§ Difference listings

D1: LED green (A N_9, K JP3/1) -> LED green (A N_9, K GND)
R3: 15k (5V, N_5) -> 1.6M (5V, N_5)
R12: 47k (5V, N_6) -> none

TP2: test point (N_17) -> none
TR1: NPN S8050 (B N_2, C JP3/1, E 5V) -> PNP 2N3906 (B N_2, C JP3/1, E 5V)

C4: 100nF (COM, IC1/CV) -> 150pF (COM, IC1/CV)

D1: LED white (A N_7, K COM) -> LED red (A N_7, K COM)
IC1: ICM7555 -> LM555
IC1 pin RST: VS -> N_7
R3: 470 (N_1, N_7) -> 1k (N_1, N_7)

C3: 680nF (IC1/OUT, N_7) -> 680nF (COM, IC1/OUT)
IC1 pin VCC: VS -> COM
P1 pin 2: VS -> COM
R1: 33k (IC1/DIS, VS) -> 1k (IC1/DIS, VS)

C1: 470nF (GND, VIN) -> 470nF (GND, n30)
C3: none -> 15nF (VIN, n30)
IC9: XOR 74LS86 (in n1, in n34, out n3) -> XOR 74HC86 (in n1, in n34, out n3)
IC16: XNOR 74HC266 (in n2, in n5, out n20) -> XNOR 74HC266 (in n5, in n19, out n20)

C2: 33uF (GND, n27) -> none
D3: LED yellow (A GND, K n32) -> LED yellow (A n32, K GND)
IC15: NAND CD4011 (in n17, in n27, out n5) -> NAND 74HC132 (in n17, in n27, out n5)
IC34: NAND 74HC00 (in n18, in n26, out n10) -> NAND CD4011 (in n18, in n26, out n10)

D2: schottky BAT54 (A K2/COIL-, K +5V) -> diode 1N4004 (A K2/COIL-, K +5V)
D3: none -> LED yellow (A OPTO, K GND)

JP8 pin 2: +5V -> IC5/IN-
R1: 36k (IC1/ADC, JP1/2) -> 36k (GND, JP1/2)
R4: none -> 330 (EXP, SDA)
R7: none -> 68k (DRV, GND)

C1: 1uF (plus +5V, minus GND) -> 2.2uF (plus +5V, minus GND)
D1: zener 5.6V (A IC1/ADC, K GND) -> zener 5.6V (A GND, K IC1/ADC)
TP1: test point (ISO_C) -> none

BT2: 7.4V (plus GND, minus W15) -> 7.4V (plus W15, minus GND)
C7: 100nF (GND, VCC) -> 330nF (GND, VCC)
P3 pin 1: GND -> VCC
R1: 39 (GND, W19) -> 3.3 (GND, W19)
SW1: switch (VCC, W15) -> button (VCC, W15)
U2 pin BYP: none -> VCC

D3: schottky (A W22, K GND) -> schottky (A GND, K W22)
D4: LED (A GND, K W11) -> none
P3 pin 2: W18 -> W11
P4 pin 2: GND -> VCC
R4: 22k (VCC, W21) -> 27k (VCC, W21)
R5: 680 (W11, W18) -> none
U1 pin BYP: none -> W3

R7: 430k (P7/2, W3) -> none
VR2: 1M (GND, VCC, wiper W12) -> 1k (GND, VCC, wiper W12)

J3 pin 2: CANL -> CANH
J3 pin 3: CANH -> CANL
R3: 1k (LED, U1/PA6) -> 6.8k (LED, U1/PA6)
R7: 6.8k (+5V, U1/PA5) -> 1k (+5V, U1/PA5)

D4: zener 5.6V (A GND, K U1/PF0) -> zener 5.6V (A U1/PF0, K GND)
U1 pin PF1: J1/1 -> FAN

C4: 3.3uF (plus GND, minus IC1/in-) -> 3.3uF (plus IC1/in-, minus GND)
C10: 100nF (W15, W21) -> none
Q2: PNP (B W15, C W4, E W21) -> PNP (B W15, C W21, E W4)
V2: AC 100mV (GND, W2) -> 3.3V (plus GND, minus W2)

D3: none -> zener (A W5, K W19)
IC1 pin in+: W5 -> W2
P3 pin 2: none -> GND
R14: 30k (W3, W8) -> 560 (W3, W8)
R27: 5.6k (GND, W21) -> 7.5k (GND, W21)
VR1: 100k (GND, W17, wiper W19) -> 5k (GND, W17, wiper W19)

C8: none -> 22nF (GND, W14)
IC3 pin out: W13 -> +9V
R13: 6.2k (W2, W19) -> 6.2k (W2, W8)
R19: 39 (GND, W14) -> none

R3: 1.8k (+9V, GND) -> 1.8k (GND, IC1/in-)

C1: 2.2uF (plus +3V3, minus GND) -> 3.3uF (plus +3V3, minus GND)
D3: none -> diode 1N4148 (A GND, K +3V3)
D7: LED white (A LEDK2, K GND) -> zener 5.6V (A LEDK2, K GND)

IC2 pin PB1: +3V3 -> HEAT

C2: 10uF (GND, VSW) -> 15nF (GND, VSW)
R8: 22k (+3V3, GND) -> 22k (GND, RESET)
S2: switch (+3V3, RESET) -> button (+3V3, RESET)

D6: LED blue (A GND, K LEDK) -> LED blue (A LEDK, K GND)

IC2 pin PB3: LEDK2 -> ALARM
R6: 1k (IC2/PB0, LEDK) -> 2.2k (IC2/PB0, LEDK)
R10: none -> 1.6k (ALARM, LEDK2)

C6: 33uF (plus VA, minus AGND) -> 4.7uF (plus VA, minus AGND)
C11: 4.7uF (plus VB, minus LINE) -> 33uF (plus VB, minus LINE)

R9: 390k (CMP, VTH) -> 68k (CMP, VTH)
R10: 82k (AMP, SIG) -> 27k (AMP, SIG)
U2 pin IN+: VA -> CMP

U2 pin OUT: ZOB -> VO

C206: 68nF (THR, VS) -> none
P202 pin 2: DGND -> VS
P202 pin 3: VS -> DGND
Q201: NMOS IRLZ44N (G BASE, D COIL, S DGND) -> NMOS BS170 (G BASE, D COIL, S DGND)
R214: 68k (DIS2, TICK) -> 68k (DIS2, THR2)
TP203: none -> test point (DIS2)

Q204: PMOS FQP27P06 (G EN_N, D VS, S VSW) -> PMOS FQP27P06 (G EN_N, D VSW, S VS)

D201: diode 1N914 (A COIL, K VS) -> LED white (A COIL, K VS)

§ Instructions to follow
In the lines above, every record is to be repeated exactly.

§ Output for this exercise
D1: LED green (A N_9, K JP3/1) -> LED green (A N_9, K GND)
R3: 15k (5V, N_5) -> 1.6M (5V, N_5)
R12: 47k (5V, N_6) -> none

TP2: test point (N_17) -> none
TR1: NPN S8050 (B N_2, C JP3/1, E 5V) -> PNP 2N3906 (B N_2, C JP3/1, E 5V)

C4: 100nF (COM, IC1/CV) -> 150pF (COM, IC1/CV)

D1: LED white (A N_7, K COM) -> LED red (A N_7, K COM)
IC1: ICM7555 -> LM555
IC1 pin RST: VS -> N_7
R3: 470 (N_1, N_7) -> 1k (N_1, N_7)

C3: 680nF (IC1/OUT, N_7) -> 680nF (COM, IC1/OUT)
IC1 pin VCC: VS -> COM
P1 pin 2: VS -> COM
R1: 33k (IC1/DIS, VS) -> 1k (IC1/DIS, VS)

C1: 470nF (GND, VIN) -> 470nF (GND, n30)
C3: none -> 15nF (VIN, n30)
IC9: XOR 74LS86 (in n1, in n34, out n3) -> XOR 74HC86 (in n1, in n34, out n3)
IC16: XNOR 74HC266 (in n2, in n5, out n20) -> XNOR 74HC266 (in n5, in n19, out n20)

C2: 33uF (GND, n27) -> none
D3: LED yellow (A GND, K n32) -> LED yellow (A n32, K GND)
IC15: NAND CD4011 (in n17, in n27, out n5) -> NAND 74HC132 (in n17, in n27, out n5)
IC34: NAND 74HC00 (in n18, in n26, out n10) -> NAND CD4011 (in n18, in n26, out n10)

D2: schottky BAT54 (A K2/COIL-, K +5V) -> diode 1N4004 (A K2/COIL-, K +5V)
D3: none -> LED yellow (A OPTO, K GND)

JP8 pin 2: +5V -> IC5/IN-
R1: 36k (IC1/ADC, JP1/2) -> 36k (GND, JP1/2)
R4: none -> 330 (EXP, SDA)
R7: none -> 68k (DRV, GND)

C1: 1uF (plus +5V, minus GND) -> 2.2uF (plus +5V, minus GND)
D1: zener 5.6V (A IC1/ADC, K GND) -> zener 5.6V (A GND, K IC1/ADC)
TP1: test point (ISO_C) -> none

BT2: 7.4V (plus GND, minus W15) -> 7.4V (plus W15, minus GND)
C7: 100nF (GND, VCC) -> 330nF (GND, VCC)
P3 pin 1: GND -> VCC
R1: 39 (GND, W19) -> 3.3 (GND, W19)
SW1: switch (VCC, W15) -> button (VCC, W15)
U2 pin BYP: none -> VCC

D3: schottky (A W22, K GND) -> schottky (A GND, K W22)
D4: LED (A GND, K W11) -> none
P3 pin 2: W18 -> W11
P4 pin 2: GND -> VCC
R4: 22k (VCC, W21) -> 27k (VCC, W21)
R5: 680 (W11, W18) -> none
U1 pin BYP: none -> W3

R7: 430k (P7/2, W3) -> none
VR2: 1M (GND, VCC, wiper W12) -> 1k (GND, VCC, wiper W12)

J3 pin 2: CANL -> CANH
J3 pin 3: CANH -> CANL
R3: 1k (LED, U1/PA6) -> 6.8k (LED, U1/PA6)
R7: 6.8k (+5V, U1/PA5) -> 1k (+5V, U1/PA5)

D4: zener 5.6V (A GND, K U1/PF0) -> zener 5.6V (A U1/PF0, K GND)
U1 pin PF1: J1/1 -> FAN

C4: 3.3uF (plus GND, minus IC1/in-) -> 3.3uF (plus IC1/in-, minus GND)
C10: 100nF (W15, W21) -> none
Q2: PNP (B W15, C W4, E W21) -> PNP (B W15, C W21, E W4)
V2: AC 100mV (GND, W2) -> 3.3V (plus GND, minus W2)

D3: none -> zener (A W5, K W19)
IC1 pin in+: W5 -> W2
P3 pin 2: none -> GND
R14: 30k (W3, W8) -> 560 (W3, W8)
R27: 5.6k (GND, W21) -> 7.5k (GND, W21)
VR1: 100k (GND, W17, wiper W19) -> 5k (GND, W17, wiper W19)

C8: none -> 22nF (GND, W14)
IC3 pin out: W13 -> +9V
R13: 6.2k (W2, W19) -> 6.2k (W2, W8)
R19: 39 (GND, W14) -> none

R3: 1.8k (+9V, GND) -> 1.8k (GND, IC1/in-)

C1: 2.2uF (plus +3V3, minus GND) -> 3.3uF (plus +3V3, minus GND)
D3: none -> diode 1N4148 (A GND, K +3V3)
D7: LED white (A LEDK2, K GND) -> zener 5.6V (A LEDK2, K GND)

IC2 pin PB1: +3V3 -> HEAT

C2: 10uF (GND, VSW) -> 15nF (GND, VSW)
R8: 22k (+3V3, GND) -> 22k (GND, RESET)
S2: switch (+3V3, RESET) -> button (+3V3, RESET)

D6: LED blue (A GND, K LEDK) -> LED blue (A LEDK, K GND)

IC2 pin PB3: LEDK2 -> ALARM
R6: 1k (IC2/PB0, LEDK) -> 2.2k (IC2/PB0, LEDK)
R10: none -> 1.6k (ALARM, LEDK2)

C6: 33uF (plus VA, minus AGND) -> 4.7uF (plus VA, minus AGND)
C11: 4.7uF (plus VB, minus LINE) -> 33uF (plus VB, minus LINE)

R9: 390k (CMP, VTH) -> 68k (CMP, VTH)
R10: 82k (AMP, SIG) -> 27k (AMP, SIG)
U2 pin IN+: VA -> CMP

U2 pin OUT: ZOB -> VO

C206: 68nF (THR, VS) -> none
P202 pin 2: DGND -> VS
P202 pin 3: VS -> DGND
Q201: NMOS IRLZ44N (G BASE, D COIL, S DGND) -> NMOS BS170 (G BASE, D COIL, S DGND)
R214: 68k (DIS2, TICK) -> 68k (DIS2, THR2)
TP203: none -> test point (DIS2)

Q204: PMOS FQP27P06 (G EN_N, D VS, S VSW) -> PMOS FQP27P06 (G EN_N, D VSW, S VS)

D201: diode 1N914 (A COIL, K VS) -> LED white (A COIL, K VS)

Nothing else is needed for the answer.